• [Detected change data]:
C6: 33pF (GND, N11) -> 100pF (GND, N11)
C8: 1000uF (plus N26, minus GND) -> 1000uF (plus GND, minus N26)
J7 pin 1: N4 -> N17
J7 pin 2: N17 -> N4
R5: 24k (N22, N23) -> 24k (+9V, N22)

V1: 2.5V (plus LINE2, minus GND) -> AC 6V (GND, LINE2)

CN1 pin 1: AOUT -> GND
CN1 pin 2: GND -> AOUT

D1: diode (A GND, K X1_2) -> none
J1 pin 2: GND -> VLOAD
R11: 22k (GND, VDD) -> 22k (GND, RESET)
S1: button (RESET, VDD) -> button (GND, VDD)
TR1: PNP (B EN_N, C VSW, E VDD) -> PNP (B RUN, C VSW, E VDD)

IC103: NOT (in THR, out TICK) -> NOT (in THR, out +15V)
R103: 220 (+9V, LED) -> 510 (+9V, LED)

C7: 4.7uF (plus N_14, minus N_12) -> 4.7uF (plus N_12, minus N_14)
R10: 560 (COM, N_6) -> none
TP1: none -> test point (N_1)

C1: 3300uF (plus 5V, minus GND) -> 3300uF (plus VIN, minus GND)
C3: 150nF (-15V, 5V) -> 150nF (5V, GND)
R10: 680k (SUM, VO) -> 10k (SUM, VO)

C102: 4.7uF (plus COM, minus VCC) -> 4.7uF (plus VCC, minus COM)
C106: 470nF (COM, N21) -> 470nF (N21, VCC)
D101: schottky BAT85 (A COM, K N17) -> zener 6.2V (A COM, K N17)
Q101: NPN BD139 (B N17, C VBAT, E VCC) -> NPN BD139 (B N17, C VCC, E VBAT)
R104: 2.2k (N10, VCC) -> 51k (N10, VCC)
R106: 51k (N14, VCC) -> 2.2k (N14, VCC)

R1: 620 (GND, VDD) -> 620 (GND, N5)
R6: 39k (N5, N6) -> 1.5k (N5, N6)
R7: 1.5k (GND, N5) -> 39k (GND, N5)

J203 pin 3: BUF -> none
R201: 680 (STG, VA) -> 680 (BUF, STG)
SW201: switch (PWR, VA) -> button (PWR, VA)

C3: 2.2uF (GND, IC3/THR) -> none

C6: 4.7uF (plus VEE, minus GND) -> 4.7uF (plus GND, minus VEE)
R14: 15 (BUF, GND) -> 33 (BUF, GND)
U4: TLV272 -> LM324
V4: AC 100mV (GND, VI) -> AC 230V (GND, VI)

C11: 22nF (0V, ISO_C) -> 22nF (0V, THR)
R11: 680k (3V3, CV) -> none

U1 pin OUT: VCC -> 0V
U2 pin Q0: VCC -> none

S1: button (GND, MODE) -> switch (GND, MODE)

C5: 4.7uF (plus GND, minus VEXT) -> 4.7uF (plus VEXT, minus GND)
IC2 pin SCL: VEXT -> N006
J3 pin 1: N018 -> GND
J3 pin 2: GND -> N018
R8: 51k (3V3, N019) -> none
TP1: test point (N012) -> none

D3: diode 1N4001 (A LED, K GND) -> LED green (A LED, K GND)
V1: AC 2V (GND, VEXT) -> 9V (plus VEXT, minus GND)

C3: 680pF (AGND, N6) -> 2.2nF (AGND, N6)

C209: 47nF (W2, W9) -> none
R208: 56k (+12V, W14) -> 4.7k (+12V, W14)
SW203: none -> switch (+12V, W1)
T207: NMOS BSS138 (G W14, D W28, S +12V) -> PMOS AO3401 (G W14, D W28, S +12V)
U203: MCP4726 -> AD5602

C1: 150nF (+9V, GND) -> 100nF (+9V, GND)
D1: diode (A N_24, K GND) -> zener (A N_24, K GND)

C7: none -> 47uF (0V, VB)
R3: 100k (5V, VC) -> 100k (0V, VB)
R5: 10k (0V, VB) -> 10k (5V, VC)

• [Problem description]:
Reproduce the entries above exactly, but only the lines between the line holding "C7: 4.7uF (plus" and the line holding "R6: 39k (N5, N6) -> 1.5k (N5, N6)", inclusive.

• [Written response]:
C7: 4.7uF (plus N_14, minus N_12) -> 4.7uF (plus N_12, minus N_14)
R10: 560 (COM, N_6) -> none
TP1: none -> test point (N_1)

C1: 3300uF (plus 5V, minus GND) -> 3300uF (plus VIN, minus GND)
C3: 150nF (-15V, 5V) -> 150nF (5V, GND)
R10: 680k (SUM, VO) -> 10k (SUM, VO)

C102: 4.7uF (plus COM, minus VCC) -> 4.7uF (plus VCC, minus COM)
C106: 470nF (COM, N21) -> 470nF (N21, VCC)
D101: schottky BAT85 (A COM, K N17) -> zener 6.2V (A COM, K N17)
Q101: NPN BD139 (B N17, C VBAT, E VCC) -> NPN BD139 (B N17, C VCC, E VBAT)
R104: 2.2k (N10, VCC) -> 51k (N10, VCC)
R106: 51k (N14, VCC) -> 2.2k (N14, VCC)

R1: 620 (GND, VDD) -> 620 (GND, N5)
R6: 39k (N5, N6) -> 1.5k (N5, N6)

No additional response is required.